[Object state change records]
════════════════════
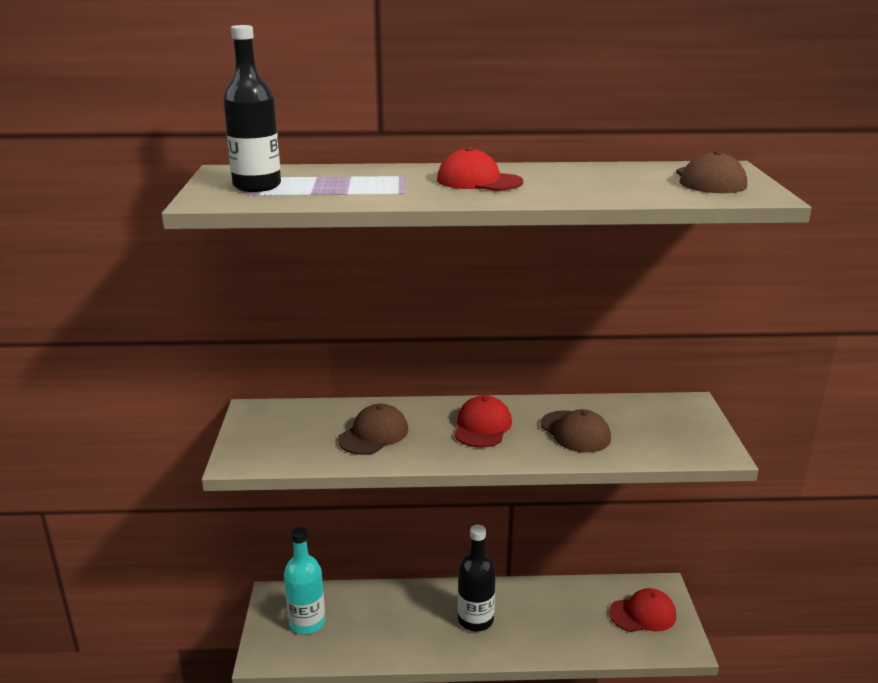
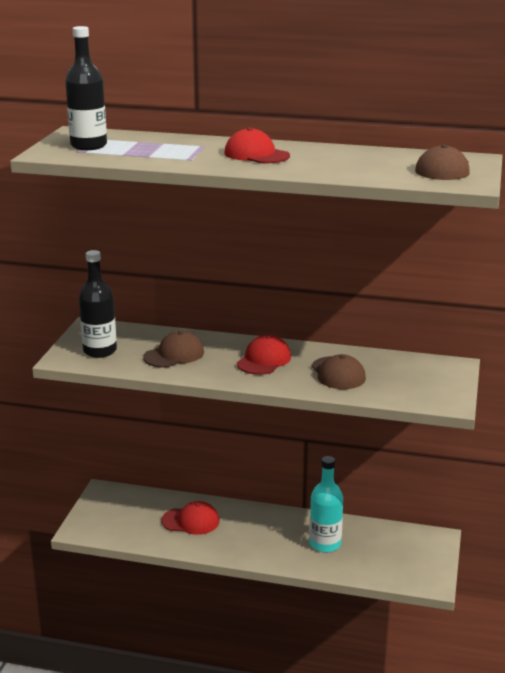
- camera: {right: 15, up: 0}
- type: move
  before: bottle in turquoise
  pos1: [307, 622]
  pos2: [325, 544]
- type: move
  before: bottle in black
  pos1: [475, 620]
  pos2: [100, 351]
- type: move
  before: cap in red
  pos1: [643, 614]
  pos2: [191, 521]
════════════════════
PROMPT> Nothing but the records themselves, exact and complete, should be returned; leave the pictures out.

TASK SOLUTION>
- camera: {right: 15, up: 0}
- type: move
  before: bottle in turquoise
  pos1: [307, 622]
  pos2: [325, 544]
- type: move
  before: bottle in black
  pos1: [475, 620]
  pos2: [100, 351]
- type: move
  before: cap in red
  pos1: [643, 614]
  pos2: [191, 521]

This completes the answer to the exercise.